• _SOURCE MATERIAL_:
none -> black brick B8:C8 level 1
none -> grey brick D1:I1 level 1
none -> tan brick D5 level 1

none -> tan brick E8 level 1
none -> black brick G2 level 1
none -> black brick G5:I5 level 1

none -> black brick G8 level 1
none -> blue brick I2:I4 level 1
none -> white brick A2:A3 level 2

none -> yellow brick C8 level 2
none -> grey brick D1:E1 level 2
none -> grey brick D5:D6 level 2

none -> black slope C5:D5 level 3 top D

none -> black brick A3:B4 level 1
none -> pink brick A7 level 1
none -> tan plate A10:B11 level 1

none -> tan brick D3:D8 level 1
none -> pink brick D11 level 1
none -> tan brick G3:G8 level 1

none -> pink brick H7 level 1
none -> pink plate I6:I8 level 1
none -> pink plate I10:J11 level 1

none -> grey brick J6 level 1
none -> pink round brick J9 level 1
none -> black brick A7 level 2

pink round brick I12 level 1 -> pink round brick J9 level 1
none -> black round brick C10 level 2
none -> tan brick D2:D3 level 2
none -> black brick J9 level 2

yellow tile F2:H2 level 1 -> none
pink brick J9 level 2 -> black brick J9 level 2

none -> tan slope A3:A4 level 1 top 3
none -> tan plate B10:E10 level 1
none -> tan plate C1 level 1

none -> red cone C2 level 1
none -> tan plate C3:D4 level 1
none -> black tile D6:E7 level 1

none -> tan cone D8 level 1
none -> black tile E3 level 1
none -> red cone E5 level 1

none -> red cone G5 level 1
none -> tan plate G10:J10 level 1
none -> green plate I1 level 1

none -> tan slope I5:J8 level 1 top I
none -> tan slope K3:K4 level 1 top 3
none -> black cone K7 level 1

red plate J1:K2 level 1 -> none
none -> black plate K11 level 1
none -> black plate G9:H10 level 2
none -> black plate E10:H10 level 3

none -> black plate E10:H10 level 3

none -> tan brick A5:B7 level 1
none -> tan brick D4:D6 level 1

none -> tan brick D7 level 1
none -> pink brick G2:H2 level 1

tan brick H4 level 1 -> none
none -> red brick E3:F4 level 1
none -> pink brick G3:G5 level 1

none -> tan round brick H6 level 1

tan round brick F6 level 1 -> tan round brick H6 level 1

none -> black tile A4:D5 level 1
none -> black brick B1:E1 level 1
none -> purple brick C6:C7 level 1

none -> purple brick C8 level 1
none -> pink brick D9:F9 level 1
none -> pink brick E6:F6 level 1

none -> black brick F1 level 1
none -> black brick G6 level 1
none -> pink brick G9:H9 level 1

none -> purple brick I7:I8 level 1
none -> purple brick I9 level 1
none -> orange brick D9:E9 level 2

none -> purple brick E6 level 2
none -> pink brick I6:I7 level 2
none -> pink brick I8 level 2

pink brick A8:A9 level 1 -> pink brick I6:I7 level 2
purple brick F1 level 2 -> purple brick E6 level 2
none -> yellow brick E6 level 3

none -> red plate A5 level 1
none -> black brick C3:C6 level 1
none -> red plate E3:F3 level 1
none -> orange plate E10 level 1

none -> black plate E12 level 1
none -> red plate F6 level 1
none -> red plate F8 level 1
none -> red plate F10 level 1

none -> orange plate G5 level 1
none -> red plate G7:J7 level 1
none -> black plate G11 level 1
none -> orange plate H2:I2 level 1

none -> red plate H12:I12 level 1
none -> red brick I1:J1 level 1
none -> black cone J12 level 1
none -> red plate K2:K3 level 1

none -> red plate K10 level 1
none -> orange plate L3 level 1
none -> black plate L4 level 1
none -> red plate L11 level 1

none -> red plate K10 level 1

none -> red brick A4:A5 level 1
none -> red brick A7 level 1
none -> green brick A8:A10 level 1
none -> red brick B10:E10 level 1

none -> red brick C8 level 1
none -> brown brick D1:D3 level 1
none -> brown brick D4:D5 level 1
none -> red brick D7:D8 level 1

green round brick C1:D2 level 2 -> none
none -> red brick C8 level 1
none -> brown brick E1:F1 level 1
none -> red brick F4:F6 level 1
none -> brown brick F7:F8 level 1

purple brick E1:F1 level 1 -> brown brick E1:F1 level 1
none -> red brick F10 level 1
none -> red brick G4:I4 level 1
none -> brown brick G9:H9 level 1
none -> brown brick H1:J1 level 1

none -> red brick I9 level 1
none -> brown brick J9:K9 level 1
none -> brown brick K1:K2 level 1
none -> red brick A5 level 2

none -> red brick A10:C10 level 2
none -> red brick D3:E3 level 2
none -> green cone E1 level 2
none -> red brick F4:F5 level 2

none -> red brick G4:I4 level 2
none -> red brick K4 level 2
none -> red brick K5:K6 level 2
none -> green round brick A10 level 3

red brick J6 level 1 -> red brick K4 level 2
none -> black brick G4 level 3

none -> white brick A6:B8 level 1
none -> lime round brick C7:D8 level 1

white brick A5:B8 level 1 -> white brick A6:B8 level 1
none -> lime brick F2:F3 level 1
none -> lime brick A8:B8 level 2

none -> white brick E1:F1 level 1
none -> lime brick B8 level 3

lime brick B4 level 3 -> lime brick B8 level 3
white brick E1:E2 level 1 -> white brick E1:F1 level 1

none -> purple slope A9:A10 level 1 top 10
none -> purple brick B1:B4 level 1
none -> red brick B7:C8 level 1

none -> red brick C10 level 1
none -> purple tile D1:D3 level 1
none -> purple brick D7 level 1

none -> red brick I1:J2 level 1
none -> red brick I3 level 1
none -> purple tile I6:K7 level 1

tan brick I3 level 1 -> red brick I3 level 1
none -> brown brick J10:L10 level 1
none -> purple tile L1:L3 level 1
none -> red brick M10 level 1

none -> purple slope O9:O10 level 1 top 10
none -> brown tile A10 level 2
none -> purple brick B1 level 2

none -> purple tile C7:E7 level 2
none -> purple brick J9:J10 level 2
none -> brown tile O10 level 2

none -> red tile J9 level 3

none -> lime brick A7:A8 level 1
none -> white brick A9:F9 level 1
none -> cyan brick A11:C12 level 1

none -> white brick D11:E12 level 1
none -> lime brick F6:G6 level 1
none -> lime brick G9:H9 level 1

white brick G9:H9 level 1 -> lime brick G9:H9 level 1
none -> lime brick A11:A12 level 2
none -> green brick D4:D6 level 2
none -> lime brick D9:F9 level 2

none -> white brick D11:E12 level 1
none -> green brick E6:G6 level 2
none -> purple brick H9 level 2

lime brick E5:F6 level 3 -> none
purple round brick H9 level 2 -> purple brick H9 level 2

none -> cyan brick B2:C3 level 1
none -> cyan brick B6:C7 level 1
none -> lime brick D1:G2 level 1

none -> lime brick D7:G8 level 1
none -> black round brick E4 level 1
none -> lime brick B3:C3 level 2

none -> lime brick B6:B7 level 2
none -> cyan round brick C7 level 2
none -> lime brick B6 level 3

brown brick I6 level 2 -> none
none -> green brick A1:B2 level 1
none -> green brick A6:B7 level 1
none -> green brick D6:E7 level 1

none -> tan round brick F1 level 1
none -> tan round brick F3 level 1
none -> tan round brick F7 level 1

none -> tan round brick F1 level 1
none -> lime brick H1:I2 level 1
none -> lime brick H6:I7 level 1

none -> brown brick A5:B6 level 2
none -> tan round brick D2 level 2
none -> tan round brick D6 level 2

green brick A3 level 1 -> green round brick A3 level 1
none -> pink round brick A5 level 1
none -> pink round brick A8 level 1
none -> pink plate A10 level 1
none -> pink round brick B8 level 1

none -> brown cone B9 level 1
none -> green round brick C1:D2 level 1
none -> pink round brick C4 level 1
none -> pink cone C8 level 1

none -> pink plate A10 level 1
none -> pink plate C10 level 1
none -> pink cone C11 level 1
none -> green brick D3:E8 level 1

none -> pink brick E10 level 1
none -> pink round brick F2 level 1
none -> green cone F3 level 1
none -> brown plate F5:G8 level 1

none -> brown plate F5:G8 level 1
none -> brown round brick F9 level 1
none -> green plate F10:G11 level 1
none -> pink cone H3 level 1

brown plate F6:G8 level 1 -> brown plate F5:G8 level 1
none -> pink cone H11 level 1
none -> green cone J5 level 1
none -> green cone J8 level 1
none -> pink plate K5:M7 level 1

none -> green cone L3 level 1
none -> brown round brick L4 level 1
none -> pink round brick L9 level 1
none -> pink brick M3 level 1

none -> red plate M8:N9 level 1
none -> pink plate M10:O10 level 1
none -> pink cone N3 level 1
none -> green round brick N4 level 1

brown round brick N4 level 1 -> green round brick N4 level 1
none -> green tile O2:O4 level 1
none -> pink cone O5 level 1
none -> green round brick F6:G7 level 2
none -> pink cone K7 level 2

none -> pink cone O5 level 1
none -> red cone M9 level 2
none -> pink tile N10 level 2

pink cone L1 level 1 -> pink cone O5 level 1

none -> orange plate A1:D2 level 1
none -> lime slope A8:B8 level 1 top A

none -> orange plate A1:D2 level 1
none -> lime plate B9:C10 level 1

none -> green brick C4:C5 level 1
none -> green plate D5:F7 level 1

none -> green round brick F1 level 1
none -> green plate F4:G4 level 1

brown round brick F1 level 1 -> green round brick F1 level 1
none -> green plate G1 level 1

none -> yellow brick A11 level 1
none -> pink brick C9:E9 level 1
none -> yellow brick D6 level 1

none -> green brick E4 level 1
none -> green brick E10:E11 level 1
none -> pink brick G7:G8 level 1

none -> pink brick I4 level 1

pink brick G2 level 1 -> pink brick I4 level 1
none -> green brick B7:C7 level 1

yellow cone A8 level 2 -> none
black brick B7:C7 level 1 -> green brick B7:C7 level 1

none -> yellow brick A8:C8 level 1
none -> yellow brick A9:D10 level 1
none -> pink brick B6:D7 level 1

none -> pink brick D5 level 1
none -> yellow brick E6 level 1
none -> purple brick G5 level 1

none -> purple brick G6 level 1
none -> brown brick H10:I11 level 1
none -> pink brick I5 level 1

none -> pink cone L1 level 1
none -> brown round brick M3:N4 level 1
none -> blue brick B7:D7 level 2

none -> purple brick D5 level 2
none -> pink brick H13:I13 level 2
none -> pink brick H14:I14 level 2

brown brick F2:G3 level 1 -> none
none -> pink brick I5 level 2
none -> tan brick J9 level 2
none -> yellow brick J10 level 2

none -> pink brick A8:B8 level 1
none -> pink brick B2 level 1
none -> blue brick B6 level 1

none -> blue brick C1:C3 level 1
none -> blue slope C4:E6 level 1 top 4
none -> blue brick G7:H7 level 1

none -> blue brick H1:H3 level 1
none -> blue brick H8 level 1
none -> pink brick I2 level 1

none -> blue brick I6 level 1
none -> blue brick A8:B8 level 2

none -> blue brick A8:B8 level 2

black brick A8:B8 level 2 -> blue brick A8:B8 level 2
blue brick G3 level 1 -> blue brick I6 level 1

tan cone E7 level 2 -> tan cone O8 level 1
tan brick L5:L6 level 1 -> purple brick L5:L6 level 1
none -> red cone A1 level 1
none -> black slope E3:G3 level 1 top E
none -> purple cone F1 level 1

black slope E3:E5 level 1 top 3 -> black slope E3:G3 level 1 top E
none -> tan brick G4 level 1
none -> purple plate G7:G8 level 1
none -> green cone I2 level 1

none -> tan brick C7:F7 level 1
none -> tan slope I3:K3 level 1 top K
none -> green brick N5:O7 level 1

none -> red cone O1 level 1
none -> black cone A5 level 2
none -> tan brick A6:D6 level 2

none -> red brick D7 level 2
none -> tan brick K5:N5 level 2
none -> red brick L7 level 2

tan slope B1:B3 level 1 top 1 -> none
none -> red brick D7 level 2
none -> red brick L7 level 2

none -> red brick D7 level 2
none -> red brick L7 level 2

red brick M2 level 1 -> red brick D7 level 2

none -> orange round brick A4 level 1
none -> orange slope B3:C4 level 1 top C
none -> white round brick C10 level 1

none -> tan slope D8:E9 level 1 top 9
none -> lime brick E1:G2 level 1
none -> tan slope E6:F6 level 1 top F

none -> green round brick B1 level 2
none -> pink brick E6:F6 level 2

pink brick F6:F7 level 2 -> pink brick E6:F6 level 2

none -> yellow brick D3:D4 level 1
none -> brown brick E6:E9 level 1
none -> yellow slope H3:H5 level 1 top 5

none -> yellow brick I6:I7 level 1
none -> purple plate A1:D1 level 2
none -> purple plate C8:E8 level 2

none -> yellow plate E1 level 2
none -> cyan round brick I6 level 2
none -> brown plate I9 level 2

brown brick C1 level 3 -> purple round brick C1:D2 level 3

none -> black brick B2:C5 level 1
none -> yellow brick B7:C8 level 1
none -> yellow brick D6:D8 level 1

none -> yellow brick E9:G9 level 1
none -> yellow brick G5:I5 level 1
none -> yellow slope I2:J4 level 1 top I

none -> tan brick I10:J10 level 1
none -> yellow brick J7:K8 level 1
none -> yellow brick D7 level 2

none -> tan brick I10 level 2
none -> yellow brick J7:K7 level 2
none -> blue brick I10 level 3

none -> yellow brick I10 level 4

• _EXERCISE OBJECTIVE_: Starting at the line that has "none -> red cone M9 level 2" and ending at the line that has "black slope E3:E5", please write out the lines above exactly, leaving out all others.

• _PROBLEM SOLUTION_:
none -> red cone M9 level 2
none -> pink tile N10 level 2

pink cone L1 level 1 -> pink cone O5 level 1

none -> orange plate A1:D2 level 1
none -> lime slope A8:B8 level 1 top A

none -> orange plate A1:D2 level 1
none -> lime plate B9:C10 level 1

none -> green brick C4:C5 level 1
none -> green plate D5:F7 level 1

none -> green round brick F1 level 1
none -> green plate F4:G4 level 1

brown round brick F1 level 1 -> green round brick F1 level 1
none -> green plate G1 level 1

none -> yellow brick A11 level 1
none -> pink brick C9:E9 level 1
none -> yellow brick D6 level 1

none -> green brick E4 level 1
none -> green brick E10:E11 level 1
none -> pink brick G7:G8 level 1

none -> pink brick I4 level 1

pink brick G2 level 1 -> pink brick I4 level 1
none -> green brick B7:C7 level 1

yellow cone A8 level 2 -> none
black brick B7:C7 level 1 -> green brick B7:C7 level 1

none -> yellow brick A8:C8 level 1
none -> yellow brick A9:D10 level 1
none -> pink brick B6:D7 level 1

none -> pink brick D5 level 1
none -> yellow brick E6 level 1
none -> purple brick G5 level 1

none -> purple brick G6 level 1
none -> brown brick H10:I11 level 1
none -> pink brick I5 level 1

none -> pink cone L1 level 1
none -> brown round brick M3:N4 level 1
none -> blue brick B7:D7 level 2

none -> purple brick D5 level 2
none -> pink brick H13:I13 level 2
none -> pink brick H14:I14 level 2

brown brick F2:G3 level 1 -> none
none -> pink brick I5 level 2
none -> tan brick J9 level 2
none -> yellow brick J10 level 2

none -> pink brick A8:B8 level 1
none -> pink brick B2 level 1
none -> blue brick B6 level 1

none -> blue brick C1:C3 level 1
none -> blue slope C4:E6 level 1 top 4
none -> blue brick G7:H7 level 1

none -> blue brick H1:H3 level 1
none -> blue brick H8 level 1
none -> pink brick I2 level 1

none -> blue brick I6 level 1
none -> blue brick A8:B8 level 2

none -> blue brick A8:B8 level 2

black brick A8:B8 level 2 -> blue brick A8:B8 level 2
blue brick G3 level 1 -> blue brick I6 level 1

tan cone E7 level 2 -> tan cone O8 level 1
tan brick L5:L6 level 1 -> purple brick L5:L6 level 1
none -> red cone A1 level 1
none -> black slope E3:G3 level 1 top E
none -> purple cone F1 level 1

black slope E3:E5 level 1 top 3 -> black slope E3:G3 level 1 top E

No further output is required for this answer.